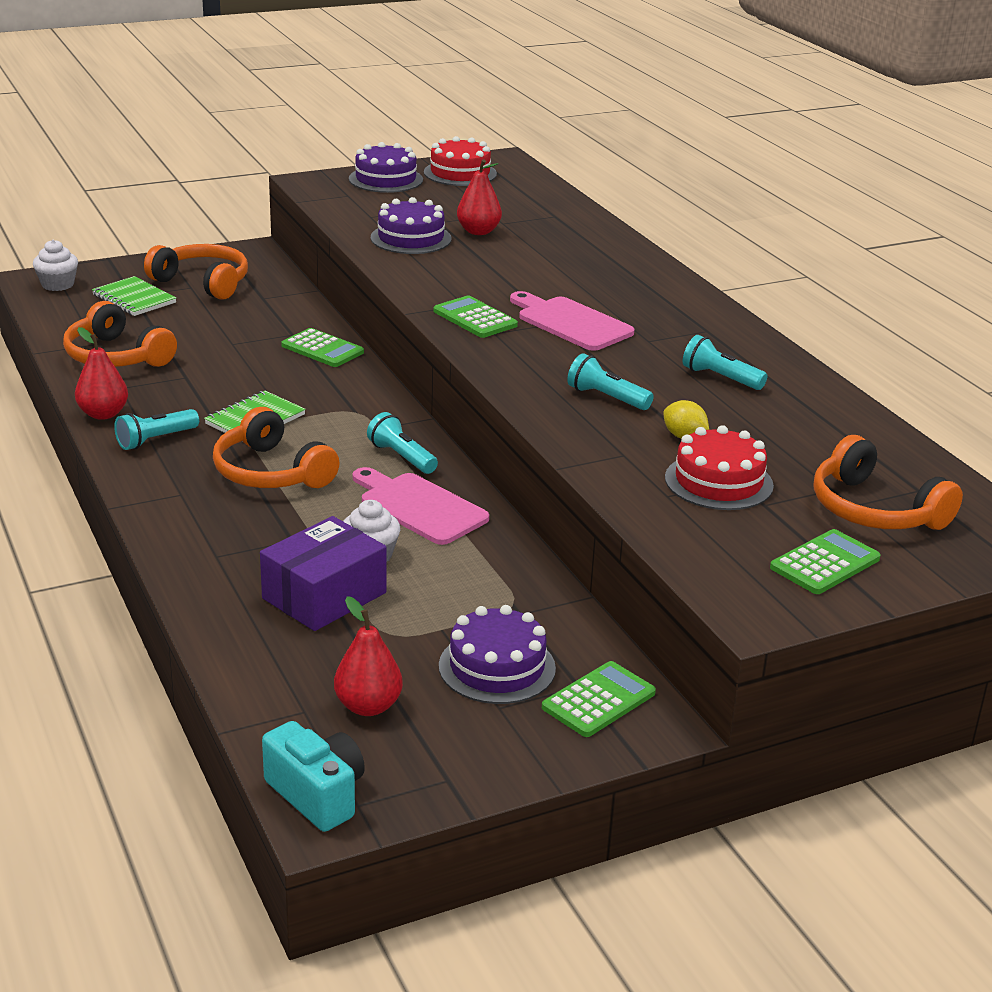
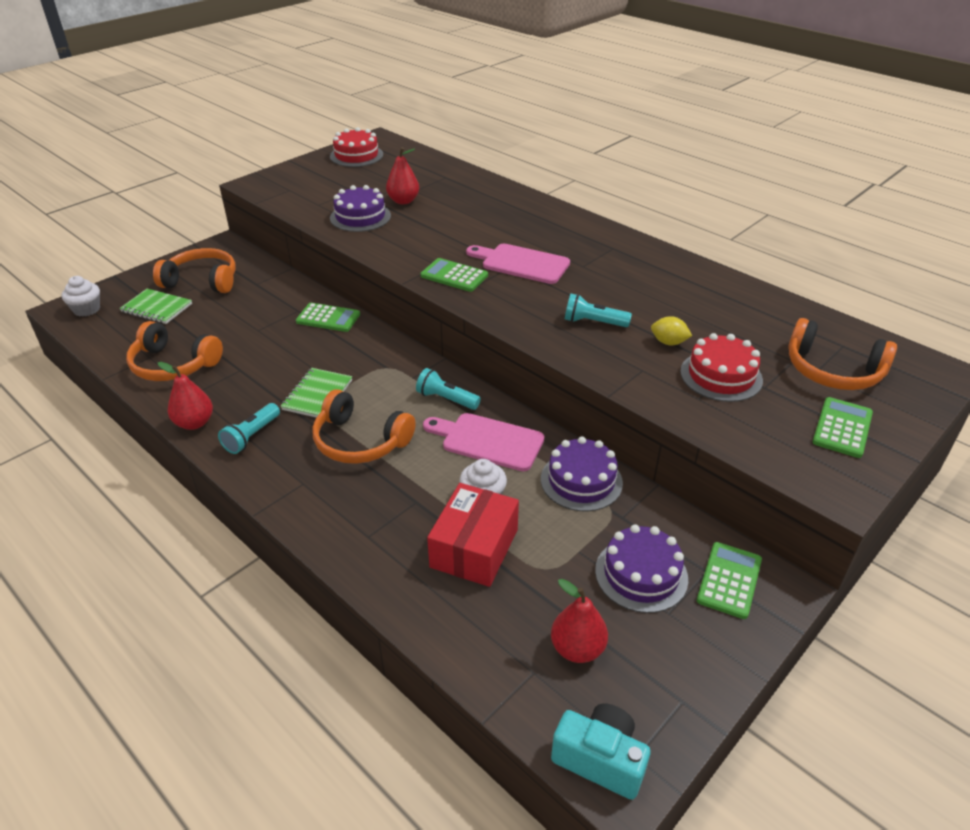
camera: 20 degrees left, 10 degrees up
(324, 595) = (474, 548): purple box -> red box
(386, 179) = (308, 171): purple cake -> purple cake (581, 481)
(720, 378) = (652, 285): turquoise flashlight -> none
--
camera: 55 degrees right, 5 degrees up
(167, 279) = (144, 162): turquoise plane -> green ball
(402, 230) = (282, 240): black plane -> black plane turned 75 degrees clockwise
---
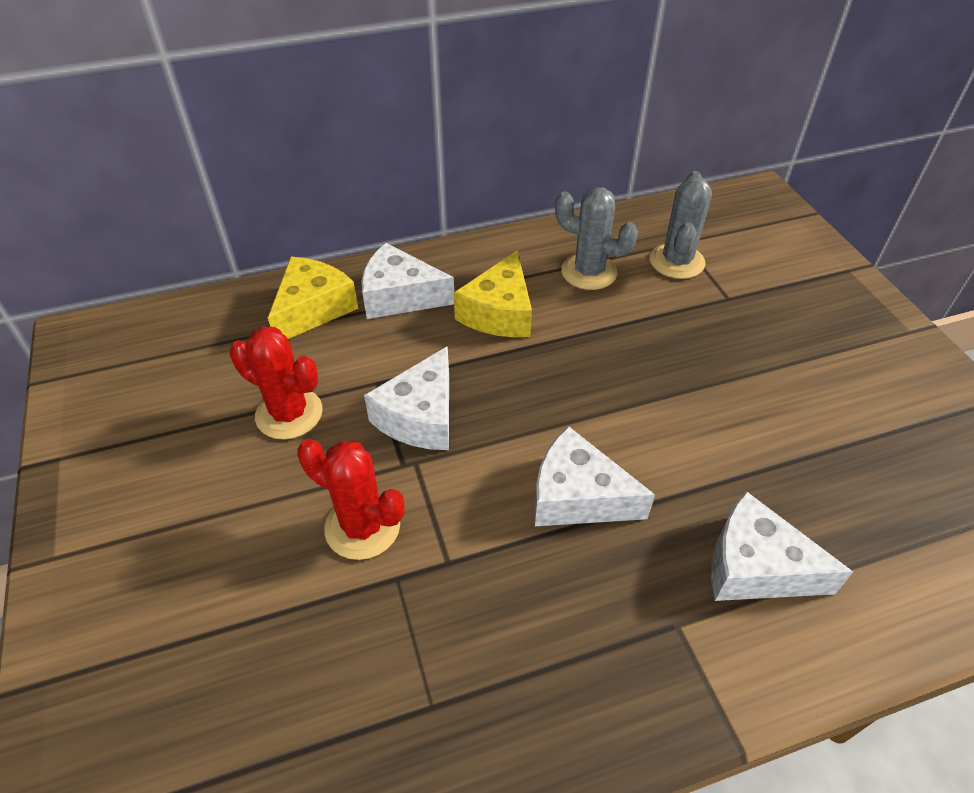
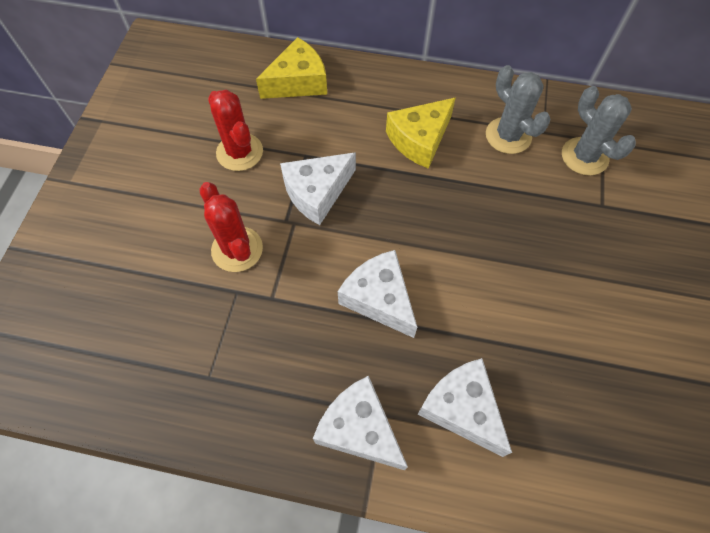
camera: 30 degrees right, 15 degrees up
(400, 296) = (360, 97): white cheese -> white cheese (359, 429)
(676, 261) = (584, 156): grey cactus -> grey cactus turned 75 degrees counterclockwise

■ **What this task involves**
Could you repeat exactly the lines in the listing above from the one with "(324, 595) = (474, 548): purple" down to the one with "(720, 378) = (652, 285): turquoise"? Include both of those lines.

■ **Answer area**
(324, 595) = (474, 548): purple box -> red box
(386, 179) = (308, 171): purple cake -> purple cake (581, 481)
(720, 378) = (652, 285): turquoise flashlight -> none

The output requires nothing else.